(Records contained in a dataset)
= = = =
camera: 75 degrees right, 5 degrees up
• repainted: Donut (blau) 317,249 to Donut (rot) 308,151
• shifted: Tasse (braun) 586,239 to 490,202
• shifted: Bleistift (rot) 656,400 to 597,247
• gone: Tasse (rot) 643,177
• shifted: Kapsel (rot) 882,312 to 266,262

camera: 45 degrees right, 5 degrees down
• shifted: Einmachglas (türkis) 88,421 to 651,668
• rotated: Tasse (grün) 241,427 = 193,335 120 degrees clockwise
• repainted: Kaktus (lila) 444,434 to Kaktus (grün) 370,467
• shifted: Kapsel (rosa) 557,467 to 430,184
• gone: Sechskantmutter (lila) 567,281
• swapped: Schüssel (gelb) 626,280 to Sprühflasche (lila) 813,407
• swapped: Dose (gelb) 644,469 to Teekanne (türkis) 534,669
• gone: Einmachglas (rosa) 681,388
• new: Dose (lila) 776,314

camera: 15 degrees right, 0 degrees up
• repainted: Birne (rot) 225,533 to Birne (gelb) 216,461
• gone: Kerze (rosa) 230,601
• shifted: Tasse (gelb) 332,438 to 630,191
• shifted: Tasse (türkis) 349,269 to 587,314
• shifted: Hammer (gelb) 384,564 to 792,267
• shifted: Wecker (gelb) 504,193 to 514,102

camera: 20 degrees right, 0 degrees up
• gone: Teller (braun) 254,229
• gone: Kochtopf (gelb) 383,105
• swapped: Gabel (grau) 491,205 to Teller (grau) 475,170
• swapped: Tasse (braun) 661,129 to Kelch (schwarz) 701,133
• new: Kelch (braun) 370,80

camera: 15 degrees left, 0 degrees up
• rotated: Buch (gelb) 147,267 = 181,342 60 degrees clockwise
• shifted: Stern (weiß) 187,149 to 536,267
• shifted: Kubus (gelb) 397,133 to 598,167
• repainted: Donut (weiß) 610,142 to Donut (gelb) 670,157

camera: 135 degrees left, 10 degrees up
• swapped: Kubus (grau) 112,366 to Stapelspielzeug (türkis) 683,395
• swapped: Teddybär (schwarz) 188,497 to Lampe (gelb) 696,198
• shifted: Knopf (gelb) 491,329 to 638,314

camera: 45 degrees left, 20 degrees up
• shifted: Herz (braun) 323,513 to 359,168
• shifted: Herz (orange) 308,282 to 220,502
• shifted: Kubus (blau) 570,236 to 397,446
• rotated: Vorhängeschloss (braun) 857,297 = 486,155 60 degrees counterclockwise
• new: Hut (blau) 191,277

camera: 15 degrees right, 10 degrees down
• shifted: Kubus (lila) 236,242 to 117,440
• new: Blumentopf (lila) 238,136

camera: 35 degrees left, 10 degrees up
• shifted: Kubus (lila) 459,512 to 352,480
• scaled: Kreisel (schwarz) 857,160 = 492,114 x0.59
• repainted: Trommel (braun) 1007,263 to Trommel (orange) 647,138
= = = =
• _Activity_:
Word for word, set down the lines from the beginning of the records through the line that holds "Tasse (rot) 643,177". Leave out the rest.

• _Response area_:
camera: 75 degrees right, 5 degrees up
• repainted: Donut (blau) 317,249 to Donut (rot) 308,151
• shifted: Tasse (braun) 586,239 to 490,202
• shifted: Bleistift (rot) 656,400 to 597,247
• gone: Tasse (rot) 643,177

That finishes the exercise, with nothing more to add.